[The task] Please pick out every line below that contains the word "Memorial" and copy each one; case counts.

::::

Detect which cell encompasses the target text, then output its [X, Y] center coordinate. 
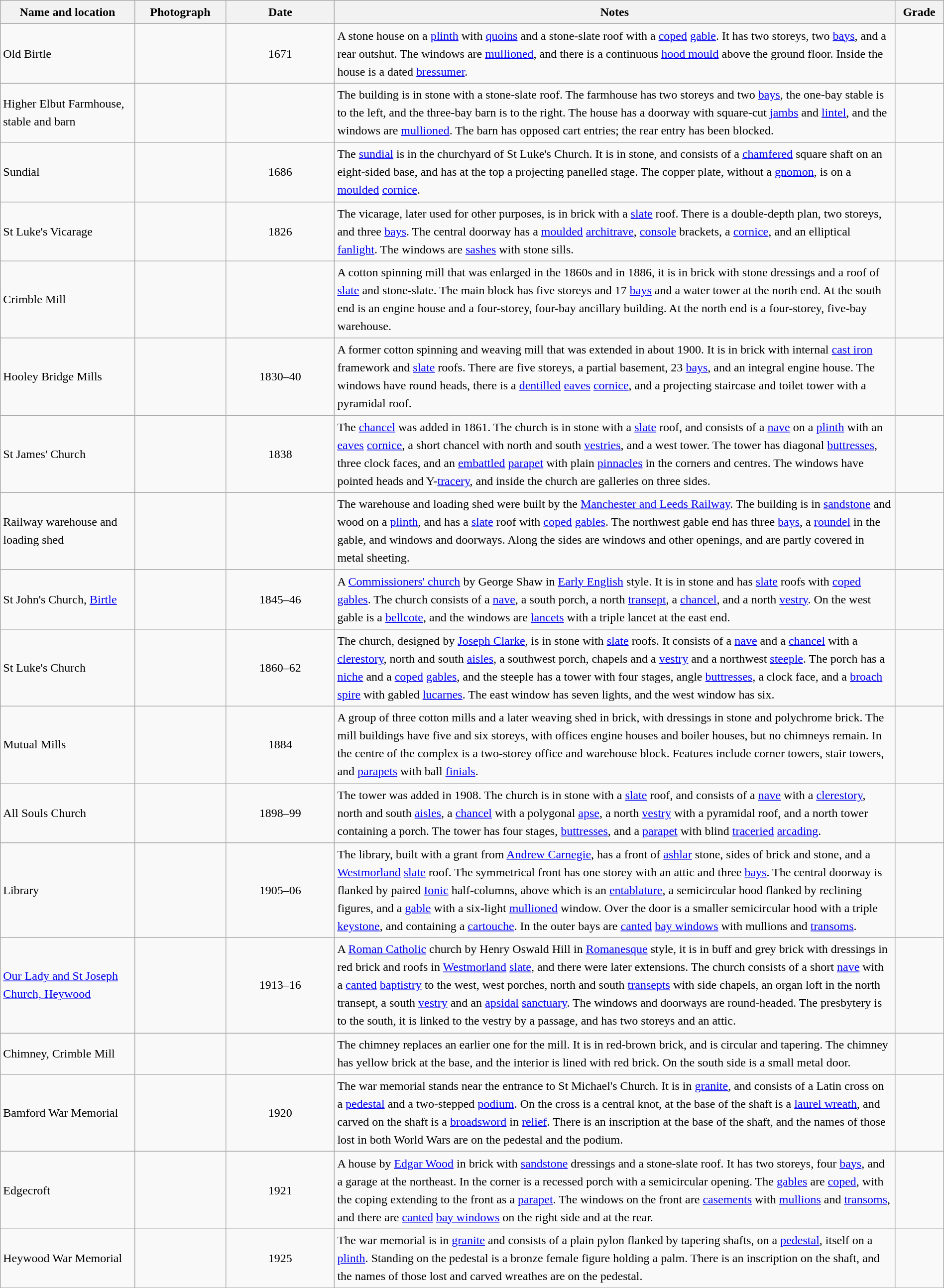
1845–46 [280, 599]
Higher Elbut Farmhouse, stable and barn [68, 113]
Mutual Mills [68, 745]
1913–16 [280, 986]
Library [68, 890]
1826 [280, 231]
Name and location [68, 12]
St Luke's Church [68, 667]
Bamford War Memorial [68, 1113]
St Luke's Vicarage [68, 231]
1838 [280, 454]
All Souls Church [68, 814]
1920 [280, 1113]
1898–99 [280, 814]
Railway warehouse and loading shed [68, 531]
Old Birtle [68, 54]
Photograph [180, 12]
1925 [280, 1259]
Heywood War Memorial [68, 1259]
1860–62 [280, 667]
Date [280, 12]
1671 [280, 54]
1830–40 [280, 376]
Sundial [68, 172]
Edgecroft [68, 1190]
Crimble Mill [68, 300]
St John's Church, Birtle [68, 599]
St James' Church [68, 454]
Hooley Bridge Mills [68, 376]
Our Lady and St Joseph Church, Heywood [68, 986]
Notes [614, 12]
1921 [280, 1190]
Chimney, Crimble Mill [68, 1054]
1905–06 [280, 890]
1686 [280, 172]
Grade [919, 12]
1884 [280, 745]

::::

[Answer to the task]
Bamford War Memorial [68, 1113]
Heywood War Memorial [68, 1259]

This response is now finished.